─── Data below

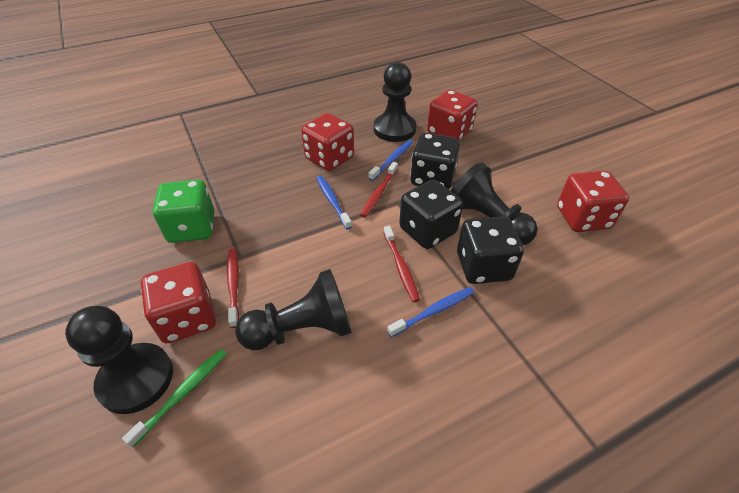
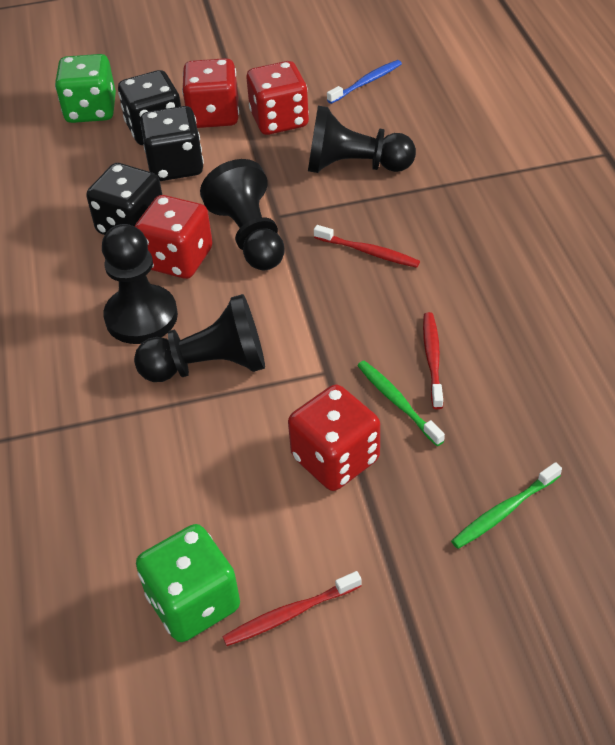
blue toothbrush: 3 -> 1
green dice: 1 -> 2
green toothbrush: 1 -> 2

──────

What to produce: For every line in the listing above that mentions the word "toothbrush", make a copy.

Finished exercise:
blue toothbrush: 3 -> 1
green toothbrush: 1 -> 2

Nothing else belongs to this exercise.